#### [Supplied entries]
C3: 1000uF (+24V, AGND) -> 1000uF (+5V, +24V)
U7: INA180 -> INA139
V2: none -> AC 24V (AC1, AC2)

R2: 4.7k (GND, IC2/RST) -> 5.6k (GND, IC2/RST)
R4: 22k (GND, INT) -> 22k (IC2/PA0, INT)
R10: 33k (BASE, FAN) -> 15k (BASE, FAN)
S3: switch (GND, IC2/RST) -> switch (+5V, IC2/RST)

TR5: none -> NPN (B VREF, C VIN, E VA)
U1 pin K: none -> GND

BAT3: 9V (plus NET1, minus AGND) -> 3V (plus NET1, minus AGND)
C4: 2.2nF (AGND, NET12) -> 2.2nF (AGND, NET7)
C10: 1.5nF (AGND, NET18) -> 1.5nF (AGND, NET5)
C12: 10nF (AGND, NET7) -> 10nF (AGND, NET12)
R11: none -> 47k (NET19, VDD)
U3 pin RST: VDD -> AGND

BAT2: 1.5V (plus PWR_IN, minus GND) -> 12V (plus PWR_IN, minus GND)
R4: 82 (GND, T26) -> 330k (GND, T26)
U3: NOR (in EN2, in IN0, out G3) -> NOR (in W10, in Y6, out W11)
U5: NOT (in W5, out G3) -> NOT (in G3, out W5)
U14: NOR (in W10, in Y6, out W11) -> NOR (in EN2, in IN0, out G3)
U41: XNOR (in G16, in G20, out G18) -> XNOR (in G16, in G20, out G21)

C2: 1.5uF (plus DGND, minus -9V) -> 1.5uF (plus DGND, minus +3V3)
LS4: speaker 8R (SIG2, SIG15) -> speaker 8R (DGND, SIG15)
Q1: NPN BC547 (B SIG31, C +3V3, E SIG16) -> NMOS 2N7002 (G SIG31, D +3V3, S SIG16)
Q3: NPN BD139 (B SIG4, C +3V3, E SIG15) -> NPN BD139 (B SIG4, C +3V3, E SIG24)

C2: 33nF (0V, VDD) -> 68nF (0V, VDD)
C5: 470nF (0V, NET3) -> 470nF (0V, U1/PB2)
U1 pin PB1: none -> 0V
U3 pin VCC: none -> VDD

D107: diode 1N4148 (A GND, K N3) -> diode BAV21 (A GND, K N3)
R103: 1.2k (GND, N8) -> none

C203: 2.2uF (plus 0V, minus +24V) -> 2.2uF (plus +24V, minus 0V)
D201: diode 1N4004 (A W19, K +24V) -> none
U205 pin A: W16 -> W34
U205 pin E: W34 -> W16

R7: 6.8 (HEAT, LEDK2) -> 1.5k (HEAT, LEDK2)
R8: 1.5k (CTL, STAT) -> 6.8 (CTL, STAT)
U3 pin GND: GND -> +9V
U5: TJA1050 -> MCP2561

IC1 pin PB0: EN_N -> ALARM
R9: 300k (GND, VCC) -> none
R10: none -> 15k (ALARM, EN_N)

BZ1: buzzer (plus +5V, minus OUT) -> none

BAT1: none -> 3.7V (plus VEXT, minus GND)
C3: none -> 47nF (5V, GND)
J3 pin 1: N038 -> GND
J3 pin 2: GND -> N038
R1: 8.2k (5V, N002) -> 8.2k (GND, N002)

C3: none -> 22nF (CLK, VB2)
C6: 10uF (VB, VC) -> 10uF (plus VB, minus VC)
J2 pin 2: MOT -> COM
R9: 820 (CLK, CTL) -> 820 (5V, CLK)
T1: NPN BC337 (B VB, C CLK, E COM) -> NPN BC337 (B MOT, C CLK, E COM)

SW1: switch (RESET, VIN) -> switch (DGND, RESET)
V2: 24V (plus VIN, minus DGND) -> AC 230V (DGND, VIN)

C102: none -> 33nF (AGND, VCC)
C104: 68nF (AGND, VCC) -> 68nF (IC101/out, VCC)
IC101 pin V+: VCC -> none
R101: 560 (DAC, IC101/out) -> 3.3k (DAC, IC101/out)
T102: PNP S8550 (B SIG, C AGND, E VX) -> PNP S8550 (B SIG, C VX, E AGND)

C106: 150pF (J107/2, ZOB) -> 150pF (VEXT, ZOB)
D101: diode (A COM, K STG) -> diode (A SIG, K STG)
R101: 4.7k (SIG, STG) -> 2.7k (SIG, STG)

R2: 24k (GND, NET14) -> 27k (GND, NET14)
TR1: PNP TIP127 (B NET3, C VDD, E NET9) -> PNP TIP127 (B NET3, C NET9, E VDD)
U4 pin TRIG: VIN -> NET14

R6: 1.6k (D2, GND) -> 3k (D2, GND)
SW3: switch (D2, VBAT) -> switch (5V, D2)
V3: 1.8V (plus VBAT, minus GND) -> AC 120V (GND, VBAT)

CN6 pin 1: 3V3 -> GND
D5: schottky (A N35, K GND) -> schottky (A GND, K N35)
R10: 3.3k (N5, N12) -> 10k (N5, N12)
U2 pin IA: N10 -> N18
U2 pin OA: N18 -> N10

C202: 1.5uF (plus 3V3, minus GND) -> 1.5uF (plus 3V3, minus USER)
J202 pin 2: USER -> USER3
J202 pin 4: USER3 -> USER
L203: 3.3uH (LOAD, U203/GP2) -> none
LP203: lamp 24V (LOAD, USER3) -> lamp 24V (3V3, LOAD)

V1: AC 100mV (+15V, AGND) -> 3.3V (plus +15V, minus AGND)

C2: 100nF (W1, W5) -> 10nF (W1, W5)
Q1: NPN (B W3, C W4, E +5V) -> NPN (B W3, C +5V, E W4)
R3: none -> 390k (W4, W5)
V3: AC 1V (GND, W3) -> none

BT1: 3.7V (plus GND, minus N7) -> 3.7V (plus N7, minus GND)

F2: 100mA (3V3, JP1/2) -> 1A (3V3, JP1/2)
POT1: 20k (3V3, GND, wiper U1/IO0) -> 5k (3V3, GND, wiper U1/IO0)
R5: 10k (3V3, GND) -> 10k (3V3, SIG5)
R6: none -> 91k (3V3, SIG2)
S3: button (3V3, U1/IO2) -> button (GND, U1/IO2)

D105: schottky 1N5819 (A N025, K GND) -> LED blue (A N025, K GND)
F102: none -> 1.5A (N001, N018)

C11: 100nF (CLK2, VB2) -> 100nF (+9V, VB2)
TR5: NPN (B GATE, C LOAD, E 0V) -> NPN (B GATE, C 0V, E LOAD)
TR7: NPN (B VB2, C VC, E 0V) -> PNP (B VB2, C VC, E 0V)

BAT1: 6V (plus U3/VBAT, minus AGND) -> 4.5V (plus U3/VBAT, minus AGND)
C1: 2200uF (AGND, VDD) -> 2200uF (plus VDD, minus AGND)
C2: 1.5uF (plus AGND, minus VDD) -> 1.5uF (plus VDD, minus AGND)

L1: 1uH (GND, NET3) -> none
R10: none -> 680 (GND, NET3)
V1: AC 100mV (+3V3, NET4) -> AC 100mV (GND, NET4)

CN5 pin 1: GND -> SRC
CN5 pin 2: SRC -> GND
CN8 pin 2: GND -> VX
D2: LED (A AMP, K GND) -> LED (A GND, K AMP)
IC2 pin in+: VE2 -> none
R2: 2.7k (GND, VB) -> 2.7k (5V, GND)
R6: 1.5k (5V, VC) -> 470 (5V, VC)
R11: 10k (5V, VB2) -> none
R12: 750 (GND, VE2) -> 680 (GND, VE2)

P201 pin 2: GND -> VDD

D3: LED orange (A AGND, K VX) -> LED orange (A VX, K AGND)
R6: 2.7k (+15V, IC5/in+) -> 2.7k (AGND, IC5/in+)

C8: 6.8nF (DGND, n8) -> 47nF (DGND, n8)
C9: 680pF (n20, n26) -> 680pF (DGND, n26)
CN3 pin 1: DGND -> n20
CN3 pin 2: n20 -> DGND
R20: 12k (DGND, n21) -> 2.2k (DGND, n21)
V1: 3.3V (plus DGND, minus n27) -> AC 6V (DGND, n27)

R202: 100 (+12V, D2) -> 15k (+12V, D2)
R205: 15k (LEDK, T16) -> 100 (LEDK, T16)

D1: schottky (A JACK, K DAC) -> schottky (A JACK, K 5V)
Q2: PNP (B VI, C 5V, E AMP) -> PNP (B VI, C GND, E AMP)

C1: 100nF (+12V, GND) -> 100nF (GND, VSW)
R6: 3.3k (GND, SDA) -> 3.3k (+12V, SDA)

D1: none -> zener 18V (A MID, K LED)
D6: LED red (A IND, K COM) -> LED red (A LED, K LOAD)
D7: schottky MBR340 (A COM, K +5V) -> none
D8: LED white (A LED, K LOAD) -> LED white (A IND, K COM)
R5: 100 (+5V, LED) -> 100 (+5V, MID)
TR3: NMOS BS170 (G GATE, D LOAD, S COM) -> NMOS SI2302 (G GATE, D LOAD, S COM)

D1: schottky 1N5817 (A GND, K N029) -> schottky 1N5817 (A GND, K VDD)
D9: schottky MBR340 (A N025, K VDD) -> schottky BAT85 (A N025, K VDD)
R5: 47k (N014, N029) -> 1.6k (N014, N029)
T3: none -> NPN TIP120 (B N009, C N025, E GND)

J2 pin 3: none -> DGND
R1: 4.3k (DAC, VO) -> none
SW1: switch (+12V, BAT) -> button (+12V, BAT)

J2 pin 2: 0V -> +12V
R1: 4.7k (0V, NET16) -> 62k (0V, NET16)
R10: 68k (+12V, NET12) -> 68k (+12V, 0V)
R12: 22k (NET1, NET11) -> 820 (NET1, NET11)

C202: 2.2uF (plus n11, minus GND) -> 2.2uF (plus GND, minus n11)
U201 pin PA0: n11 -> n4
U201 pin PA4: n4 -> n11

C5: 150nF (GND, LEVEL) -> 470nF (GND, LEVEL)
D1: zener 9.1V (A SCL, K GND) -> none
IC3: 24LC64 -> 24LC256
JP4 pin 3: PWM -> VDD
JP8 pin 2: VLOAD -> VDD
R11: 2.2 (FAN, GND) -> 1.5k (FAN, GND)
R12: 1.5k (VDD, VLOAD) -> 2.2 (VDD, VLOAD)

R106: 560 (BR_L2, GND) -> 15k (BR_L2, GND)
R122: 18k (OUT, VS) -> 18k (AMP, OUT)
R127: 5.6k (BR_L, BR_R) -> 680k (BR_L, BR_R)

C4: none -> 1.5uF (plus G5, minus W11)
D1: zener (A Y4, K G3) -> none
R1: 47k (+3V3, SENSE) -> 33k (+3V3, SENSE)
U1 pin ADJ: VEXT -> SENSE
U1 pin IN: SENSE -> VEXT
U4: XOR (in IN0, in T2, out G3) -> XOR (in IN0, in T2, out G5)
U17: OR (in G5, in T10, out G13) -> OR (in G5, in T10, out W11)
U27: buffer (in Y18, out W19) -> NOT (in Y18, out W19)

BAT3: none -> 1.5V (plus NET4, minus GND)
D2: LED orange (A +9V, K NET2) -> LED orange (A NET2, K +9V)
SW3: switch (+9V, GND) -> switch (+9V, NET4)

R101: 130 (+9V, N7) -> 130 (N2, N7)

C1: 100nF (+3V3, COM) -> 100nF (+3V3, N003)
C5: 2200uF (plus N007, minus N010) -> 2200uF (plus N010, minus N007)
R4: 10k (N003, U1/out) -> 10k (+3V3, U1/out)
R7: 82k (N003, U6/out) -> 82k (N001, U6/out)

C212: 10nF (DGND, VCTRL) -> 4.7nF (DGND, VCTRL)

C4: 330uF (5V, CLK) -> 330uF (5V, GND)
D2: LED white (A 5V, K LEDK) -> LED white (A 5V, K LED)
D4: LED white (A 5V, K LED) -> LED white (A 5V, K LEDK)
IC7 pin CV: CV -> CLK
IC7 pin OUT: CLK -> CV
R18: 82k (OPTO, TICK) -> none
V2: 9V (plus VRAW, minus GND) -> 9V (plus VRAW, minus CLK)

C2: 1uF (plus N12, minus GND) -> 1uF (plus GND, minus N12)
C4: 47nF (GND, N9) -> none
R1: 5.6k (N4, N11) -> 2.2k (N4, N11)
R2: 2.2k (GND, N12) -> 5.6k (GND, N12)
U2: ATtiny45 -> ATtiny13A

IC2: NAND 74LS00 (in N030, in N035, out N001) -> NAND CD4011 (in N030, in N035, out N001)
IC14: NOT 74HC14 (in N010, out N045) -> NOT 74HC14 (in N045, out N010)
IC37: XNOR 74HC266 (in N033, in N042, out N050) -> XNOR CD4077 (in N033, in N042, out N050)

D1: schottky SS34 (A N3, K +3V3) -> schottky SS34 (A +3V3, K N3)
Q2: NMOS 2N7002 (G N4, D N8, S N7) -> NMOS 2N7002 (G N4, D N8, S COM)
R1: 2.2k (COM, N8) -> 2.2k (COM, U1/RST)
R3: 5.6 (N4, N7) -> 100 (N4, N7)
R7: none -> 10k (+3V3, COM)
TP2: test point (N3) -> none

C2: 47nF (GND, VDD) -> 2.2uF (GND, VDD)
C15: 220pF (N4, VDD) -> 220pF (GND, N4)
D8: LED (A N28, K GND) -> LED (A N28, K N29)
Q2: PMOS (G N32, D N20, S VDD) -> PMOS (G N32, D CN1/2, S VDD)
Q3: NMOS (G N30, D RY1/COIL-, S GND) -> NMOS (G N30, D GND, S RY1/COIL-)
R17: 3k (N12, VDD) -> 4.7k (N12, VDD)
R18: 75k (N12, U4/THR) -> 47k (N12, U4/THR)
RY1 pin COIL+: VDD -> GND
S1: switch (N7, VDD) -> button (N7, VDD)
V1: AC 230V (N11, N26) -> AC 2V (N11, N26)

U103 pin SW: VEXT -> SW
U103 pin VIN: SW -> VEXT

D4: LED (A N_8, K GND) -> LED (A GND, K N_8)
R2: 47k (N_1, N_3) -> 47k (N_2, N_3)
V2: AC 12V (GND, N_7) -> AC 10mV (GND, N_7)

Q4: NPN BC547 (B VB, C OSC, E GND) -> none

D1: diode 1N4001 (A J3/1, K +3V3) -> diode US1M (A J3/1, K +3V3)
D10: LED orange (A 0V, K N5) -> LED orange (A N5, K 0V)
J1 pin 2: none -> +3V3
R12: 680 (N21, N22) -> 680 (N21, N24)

#### [Instructions to follow]
Taking the entries above, restate exactly those lines that fall between the line with "D8: LED (A N28, K GND) -> LED (A N28, K N29)" and the line with "D1: diode 1N4001", keeping both of those lines too.

#### [Exercise answer]
D8: LED (A N28, K GND) -> LED (A N28, K N29)
Q2: PMOS (G N32, D N20, S VDD) -> PMOS (G N32, D CN1/2, S VDD)
Q3: NMOS (G N30, D RY1/COIL-, S GND) -> NMOS (G N30, D GND, S RY1/COIL-)
R17: 3k (N12, VDD) -> 4.7k (N12, VDD)
R18: 75k (N12, U4/THR) -> 47k (N12, U4/THR)
RY1 pin COIL+: VDD -> GND
S1: switch (N7, VDD) -> button (N7, VDD)
V1: AC 230V (N11, N26) -> AC 2V (N11, N26)

U103 pin SW: VEXT -> SW
U103 pin VIN: SW -> VEXT

D4: LED (A N_8, K GND) -> LED (A GND, K N_8)
R2: 47k (N_1, N_3) -> 47k (N_2, N_3)
V2: AC 12V (GND, N_7) -> AC 10mV (GND, N_7)

Q4: NPN BC547 (B VB, C OSC, E GND) -> none

D1: diode 1N4001 (A J3/1, K +3V3) -> diode US1M (A J3/1, K +3V3)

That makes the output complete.